» **THE PROBLEM**:
Nothing but the lines from the start of the records below through the line that has "RTC pin SCL: 7 -> 15" should appear, each exactly as given.

Content starts

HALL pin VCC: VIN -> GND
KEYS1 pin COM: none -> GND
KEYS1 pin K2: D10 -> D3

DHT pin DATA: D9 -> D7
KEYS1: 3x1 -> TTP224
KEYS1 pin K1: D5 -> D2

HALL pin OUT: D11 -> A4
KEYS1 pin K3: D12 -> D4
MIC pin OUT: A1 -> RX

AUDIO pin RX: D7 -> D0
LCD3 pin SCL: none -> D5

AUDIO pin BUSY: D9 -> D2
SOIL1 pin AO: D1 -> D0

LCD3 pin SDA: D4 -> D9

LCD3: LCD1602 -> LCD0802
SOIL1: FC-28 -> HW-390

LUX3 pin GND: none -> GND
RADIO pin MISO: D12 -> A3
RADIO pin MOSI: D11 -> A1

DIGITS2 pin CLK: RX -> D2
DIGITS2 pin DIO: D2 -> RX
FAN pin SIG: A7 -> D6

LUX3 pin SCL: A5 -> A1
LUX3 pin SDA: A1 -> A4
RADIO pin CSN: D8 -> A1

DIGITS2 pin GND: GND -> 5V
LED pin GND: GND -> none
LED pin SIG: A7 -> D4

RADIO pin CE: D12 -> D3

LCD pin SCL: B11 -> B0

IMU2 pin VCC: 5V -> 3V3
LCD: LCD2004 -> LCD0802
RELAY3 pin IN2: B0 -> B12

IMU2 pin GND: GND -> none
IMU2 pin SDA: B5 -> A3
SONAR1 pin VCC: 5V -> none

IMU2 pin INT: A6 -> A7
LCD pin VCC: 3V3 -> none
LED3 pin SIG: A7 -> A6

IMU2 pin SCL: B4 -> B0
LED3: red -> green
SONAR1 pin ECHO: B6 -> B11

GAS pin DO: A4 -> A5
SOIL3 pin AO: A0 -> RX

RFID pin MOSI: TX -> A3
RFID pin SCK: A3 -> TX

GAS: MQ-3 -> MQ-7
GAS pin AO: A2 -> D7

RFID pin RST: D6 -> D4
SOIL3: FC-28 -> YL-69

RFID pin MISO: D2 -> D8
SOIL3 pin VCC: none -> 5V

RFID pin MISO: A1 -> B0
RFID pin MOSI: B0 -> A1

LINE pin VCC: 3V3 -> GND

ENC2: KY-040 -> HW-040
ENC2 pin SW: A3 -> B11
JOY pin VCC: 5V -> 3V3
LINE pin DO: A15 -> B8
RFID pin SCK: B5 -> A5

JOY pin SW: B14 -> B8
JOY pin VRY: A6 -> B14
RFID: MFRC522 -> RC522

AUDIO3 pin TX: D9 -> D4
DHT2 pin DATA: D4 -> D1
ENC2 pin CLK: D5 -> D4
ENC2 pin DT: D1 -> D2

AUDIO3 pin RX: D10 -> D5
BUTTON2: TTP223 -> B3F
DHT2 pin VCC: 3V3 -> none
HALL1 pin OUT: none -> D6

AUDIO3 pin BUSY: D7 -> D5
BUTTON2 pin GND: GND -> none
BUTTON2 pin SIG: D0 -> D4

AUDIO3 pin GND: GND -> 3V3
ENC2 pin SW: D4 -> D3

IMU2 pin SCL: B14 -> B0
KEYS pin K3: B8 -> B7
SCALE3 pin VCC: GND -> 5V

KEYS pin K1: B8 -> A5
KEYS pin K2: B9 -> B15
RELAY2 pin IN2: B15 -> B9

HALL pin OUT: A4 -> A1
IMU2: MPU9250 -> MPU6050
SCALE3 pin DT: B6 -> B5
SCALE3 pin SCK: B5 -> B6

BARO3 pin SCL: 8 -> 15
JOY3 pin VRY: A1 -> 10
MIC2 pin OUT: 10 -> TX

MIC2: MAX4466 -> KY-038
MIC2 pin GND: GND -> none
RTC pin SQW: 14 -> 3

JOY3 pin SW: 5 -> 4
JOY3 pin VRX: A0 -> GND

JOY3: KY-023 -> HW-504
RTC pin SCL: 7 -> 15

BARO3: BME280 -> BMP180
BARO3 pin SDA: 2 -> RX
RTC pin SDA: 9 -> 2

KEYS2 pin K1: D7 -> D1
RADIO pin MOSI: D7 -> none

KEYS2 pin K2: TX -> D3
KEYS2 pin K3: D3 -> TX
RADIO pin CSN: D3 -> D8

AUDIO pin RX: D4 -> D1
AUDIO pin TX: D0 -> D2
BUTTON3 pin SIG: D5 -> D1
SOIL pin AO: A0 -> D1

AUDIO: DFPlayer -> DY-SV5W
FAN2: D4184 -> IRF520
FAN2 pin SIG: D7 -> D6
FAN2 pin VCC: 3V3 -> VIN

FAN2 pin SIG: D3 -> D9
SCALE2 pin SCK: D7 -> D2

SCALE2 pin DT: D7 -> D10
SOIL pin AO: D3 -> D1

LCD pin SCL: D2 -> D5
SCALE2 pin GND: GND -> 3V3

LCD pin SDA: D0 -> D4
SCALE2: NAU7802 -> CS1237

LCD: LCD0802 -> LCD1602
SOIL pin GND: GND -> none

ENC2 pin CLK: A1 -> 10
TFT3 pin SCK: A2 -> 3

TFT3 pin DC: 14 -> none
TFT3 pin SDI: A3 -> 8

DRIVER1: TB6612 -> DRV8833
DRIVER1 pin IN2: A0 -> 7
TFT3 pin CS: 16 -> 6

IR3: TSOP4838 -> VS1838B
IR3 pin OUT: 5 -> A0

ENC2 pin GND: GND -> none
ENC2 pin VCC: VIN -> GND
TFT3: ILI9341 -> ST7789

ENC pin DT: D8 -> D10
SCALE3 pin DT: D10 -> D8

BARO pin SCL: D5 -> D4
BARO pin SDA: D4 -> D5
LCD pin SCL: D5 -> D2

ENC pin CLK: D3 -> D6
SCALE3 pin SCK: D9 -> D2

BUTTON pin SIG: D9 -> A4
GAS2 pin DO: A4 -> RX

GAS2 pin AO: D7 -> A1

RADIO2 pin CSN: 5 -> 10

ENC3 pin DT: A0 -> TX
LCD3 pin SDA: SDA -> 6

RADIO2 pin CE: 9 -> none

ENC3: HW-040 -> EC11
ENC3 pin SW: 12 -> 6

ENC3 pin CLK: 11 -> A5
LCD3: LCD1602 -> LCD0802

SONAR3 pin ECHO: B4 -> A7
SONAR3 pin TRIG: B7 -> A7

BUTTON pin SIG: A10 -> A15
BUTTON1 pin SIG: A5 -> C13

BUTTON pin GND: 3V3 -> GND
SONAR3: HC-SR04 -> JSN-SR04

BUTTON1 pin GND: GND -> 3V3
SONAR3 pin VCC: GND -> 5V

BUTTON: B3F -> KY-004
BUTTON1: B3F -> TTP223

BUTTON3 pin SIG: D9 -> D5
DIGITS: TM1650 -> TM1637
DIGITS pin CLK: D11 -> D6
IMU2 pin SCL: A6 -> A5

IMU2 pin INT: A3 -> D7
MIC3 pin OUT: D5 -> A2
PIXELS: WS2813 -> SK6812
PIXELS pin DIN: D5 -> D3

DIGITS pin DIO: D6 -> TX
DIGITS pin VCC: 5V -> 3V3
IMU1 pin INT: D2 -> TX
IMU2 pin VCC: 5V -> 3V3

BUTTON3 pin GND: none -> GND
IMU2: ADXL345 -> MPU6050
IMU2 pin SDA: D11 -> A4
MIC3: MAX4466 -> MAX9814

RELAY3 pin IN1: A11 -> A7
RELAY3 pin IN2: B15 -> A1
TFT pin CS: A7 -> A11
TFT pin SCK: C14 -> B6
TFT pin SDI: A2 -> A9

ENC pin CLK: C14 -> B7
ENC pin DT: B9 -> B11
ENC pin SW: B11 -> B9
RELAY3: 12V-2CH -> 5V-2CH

Content ends

» **SOLUTION TO THE PROBLEM**:
HALL pin VCC: VIN -> GND
KEYS1 pin COM: none -> GND
KEYS1 pin K2: D10 -> D3

DHT pin DATA: D9 -> D7
KEYS1: 3x1 -> TTP224
KEYS1 pin K1: D5 -> D2

HALL pin OUT: D11 -> A4
KEYS1 pin K3: D12 -> D4
MIC pin OUT: A1 -> RX

AUDIO pin RX: D7 -> D0
LCD3 pin SCL: none -> D5

AUDIO pin BUSY: D9 -> D2
SOIL1 pin AO: D1 -> D0

LCD3 pin SDA: D4 -> D9

LCD3: LCD1602 -> LCD0802
SOIL1: FC-28 -> HW-390

LUX3 pin GND: none -> GND
RADIO pin MISO: D12 -> A3
RADIO pin MOSI: D11 -> A1

DIGITS2 pin CLK: RX -> D2
DIGITS2 pin DIO: D2 -> RX
FAN pin SIG: A7 -> D6

LUX3 pin SCL: A5 -> A1
LUX3 pin SDA: A1 -> A4
RADIO pin CSN: D8 -> A1

DIGITS2 pin GND: GND -> 5V
LED pin GND: GND -> none
LED pin SIG: A7 -> D4

RADIO pin CE: D12 -> D3

LCD pin SCL: B11 -> B0

IMU2 pin VCC: 5V -> 3V3
LCD: LCD2004 -> LCD0802
RELAY3 pin IN2: B0 -> B12

IMU2 pin GND: GND -> none
IMU2 pin SDA: B5 -> A3
SONAR1 pin VCC: 5V -> none

IMU2 pin INT: A6 -> A7
LCD pin VCC: 3V3 -> none
LED3 pin SIG: A7 -> A6

IMU2 pin SCL: B4 -> B0
LED3: red -> green
SONAR1 pin ECHO: B6 -> B11

GAS pin DO: A4 -> A5
SOIL3 pin AO: A0 -> RX

RFID pin MOSI: TX -> A3
RFID pin SCK: A3 -> TX

GAS: MQ-3 -> MQ-7
GAS pin AO: A2 -> D7

RFID pin RST: D6 -> D4
SOIL3: FC-28 -> YL-69

RFID pin MISO: D2 -> D8
SOIL3 pin VCC: none -> 5V

RFID pin MISO: A1 -> B0
RFID pin MOSI: B0 -> A1

LINE pin VCC: 3V3 -> GND

ENC2: KY-040 -> HW-040
ENC2 pin SW: A3 -> B11
JOY pin VCC: 5V -> 3V3
LINE pin DO: A15 -> B8
RFID pin SCK: B5 -> A5

JOY pin SW: B14 -> B8
JOY pin VRY: A6 -> B14
RFID: MFRC522 -> RC522

AUDIO3 pin TX: D9 -> D4
DHT2 pin DATA: D4 -> D1
ENC2 pin CLK: D5 -> D4
ENC2 pin DT: D1 -> D2

AUDIO3 pin RX: D10 -> D5
BUTTON2: TTP223 -> B3F
DHT2 pin VCC: 3V3 -> none
HALL1 pin OUT: none -> D6

AUDIO3 pin BUSY: D7 -> D5
BUTTON2 pin GND: GND -> none
BUTTON2 pin SIG: D0 -> D4

AUDIO3 pin GND: GND -> 3V3
ENC2 pin SW: D4 -> D3

IMU2 pin SCL: B14 -> B0
KEYS pin K3: B8 -> B7
SCALE3 pin VCC: GND -> 5V

KEYS pin K1: B8 -> A5
KEYS pin K2: B9 -> B15
RELAY2 pin IN2: B15 -> B9

HALL pin OUT: A4 -> A1
IMU2: MPU9250 -> MPU6050
SCALE3 pin DT: B6 -> B5
SCALE3 pin SCK: B5 -> B6

BARO3 pin SCL: 8 -> 15
JOY3 pin VRY: A1 -> 10
MIC2 pin OUT: 10 -> TX

MIC2: MAX4466 -> KY-038
MIC2 pin GND: GND -> none
RTC pin SQW: 14 -> 3

JOY3 pin SW: 5 -> 4
JOY3 pin VRX: A0 -> GND

JOY3: KY-023 -> HW-504
RTC pin SCL: 7 -> 15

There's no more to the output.